### WORK INSTRUCTION
Give again every line from the one with "LINE2 pin DO: TX0 -> D12" through the last line of the data, exactly, and leave out the lines before it.

(Detected change data)
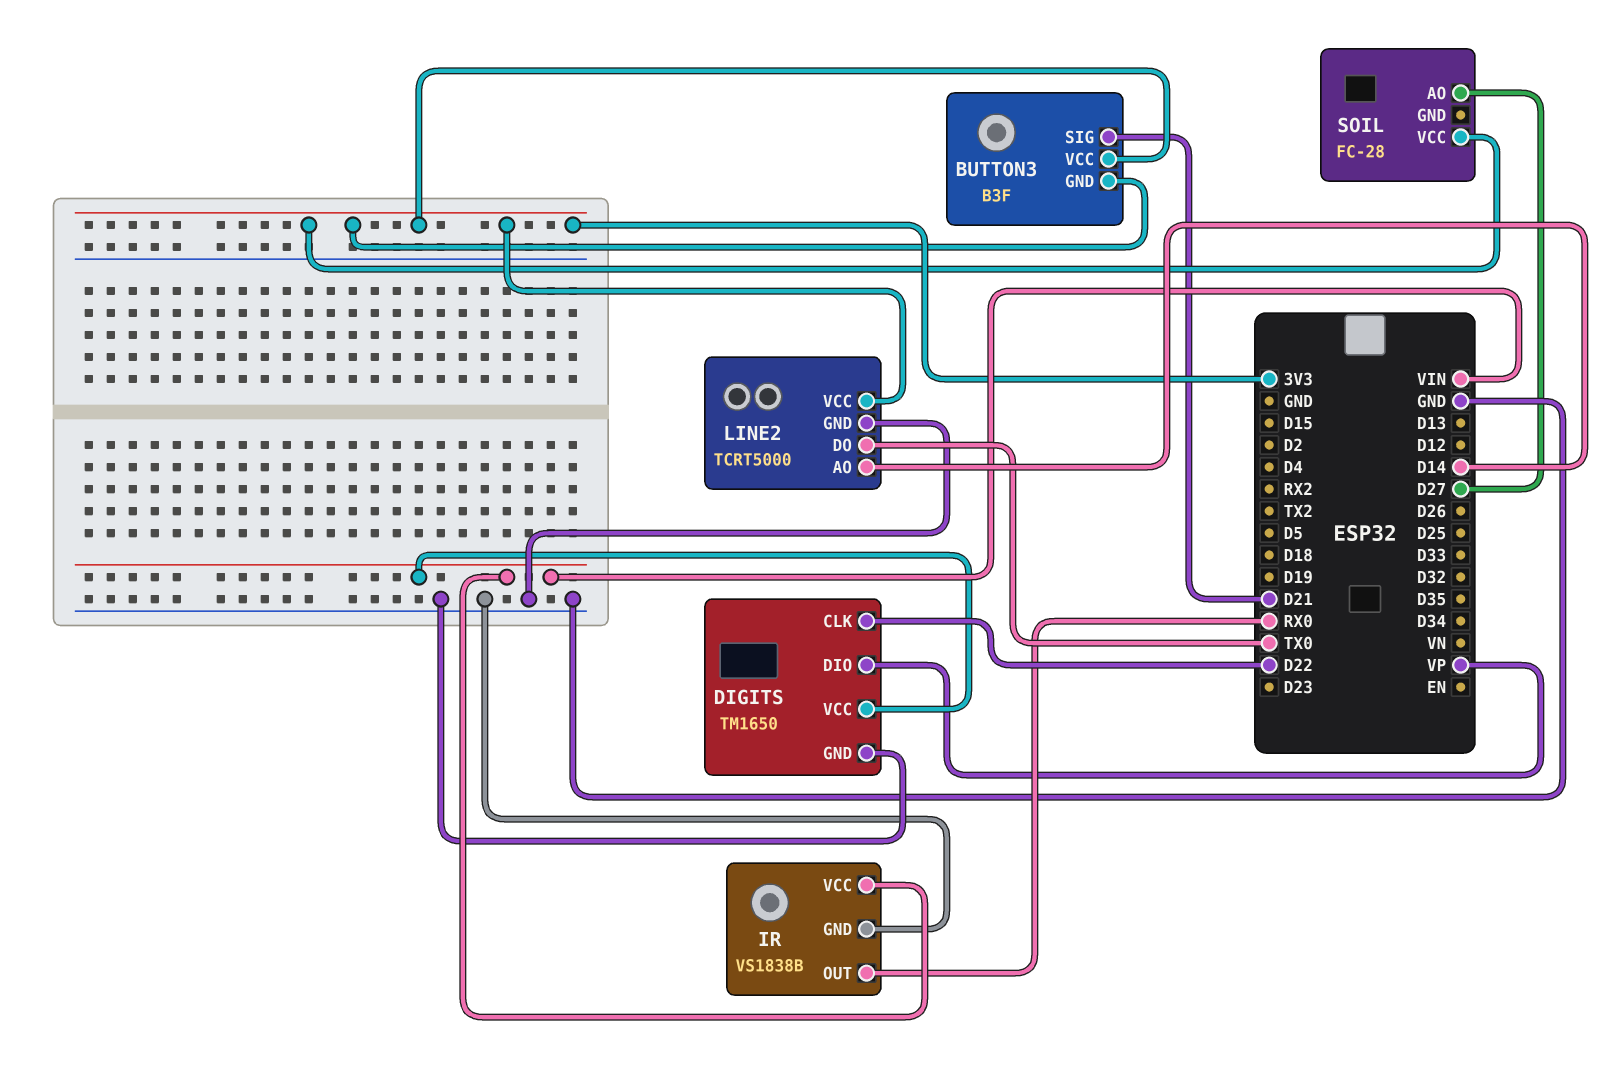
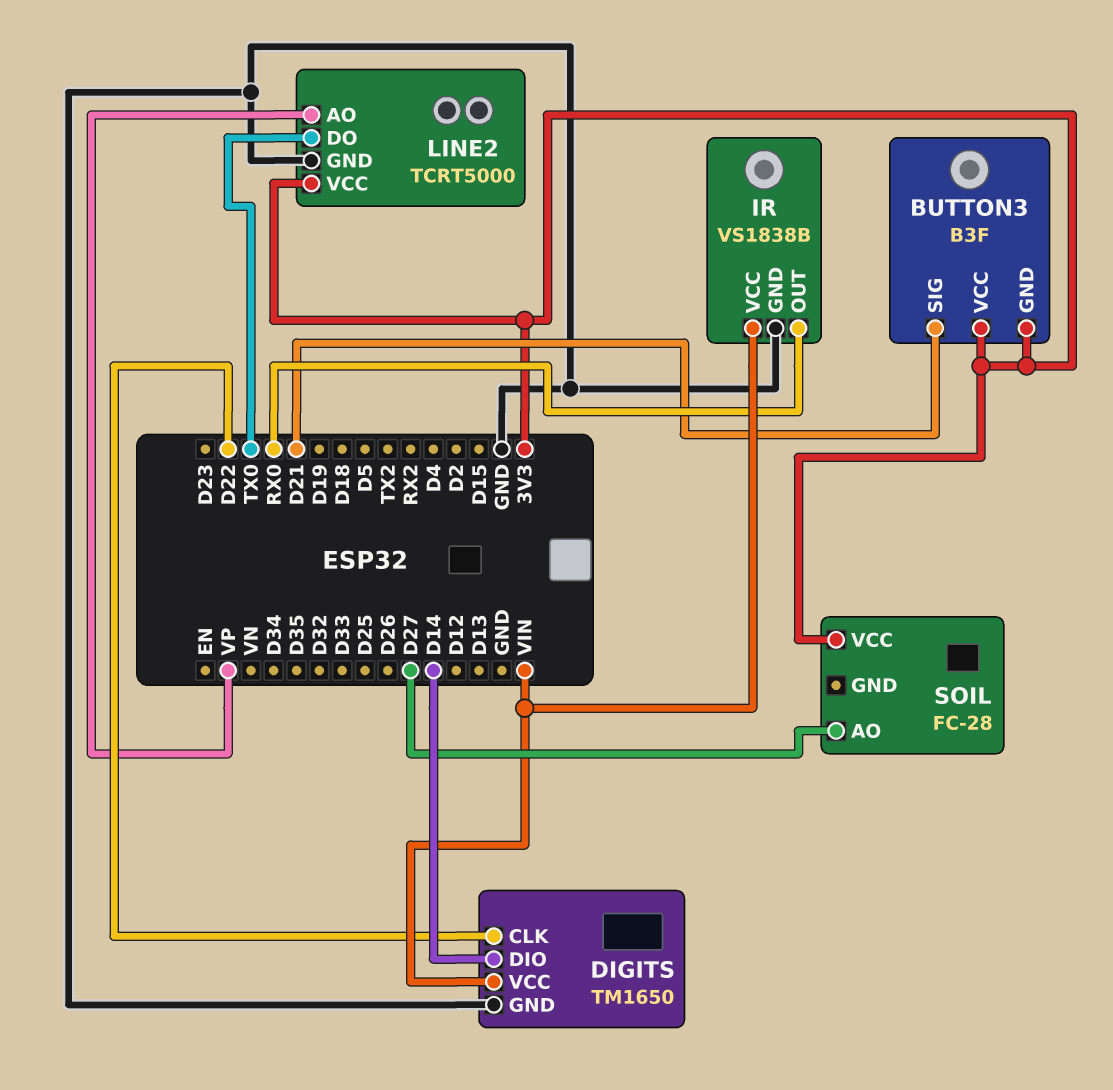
DIGITS pin DIO: VP -> D14
LINE2 pin AO: D14 -> VP

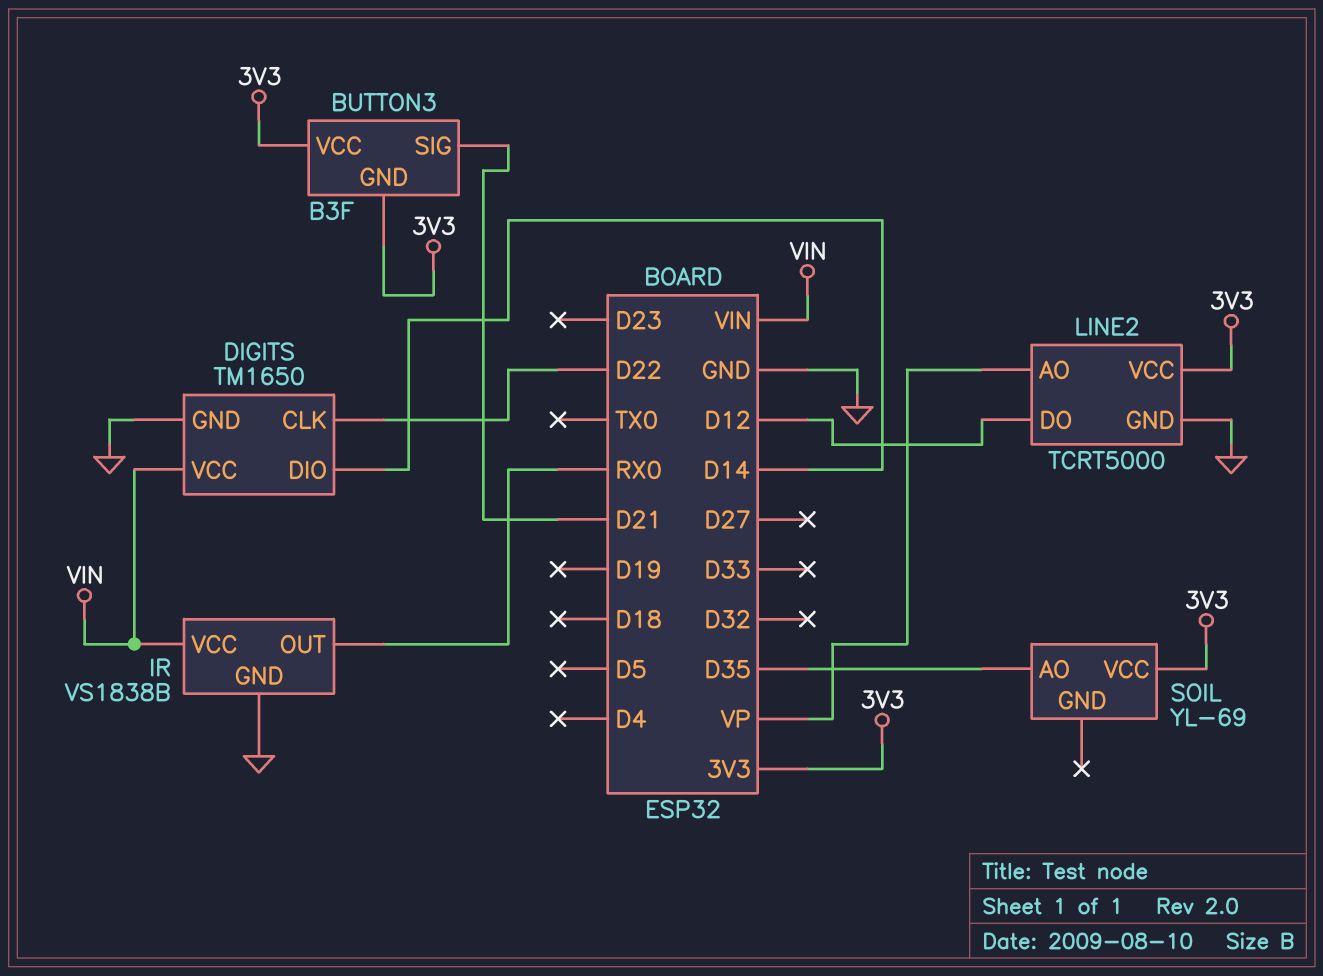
LINE2 pin DO: TX0 -> D12
SOIL: FC-28 -> YL-69
SOIL pin AO: D27 -> D35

### TASK SOLUTION
LINE2 pin DO: TX0 -> D12
SOIL: FC-28 -> YL-69
SOIL pin AO: D27 -> D35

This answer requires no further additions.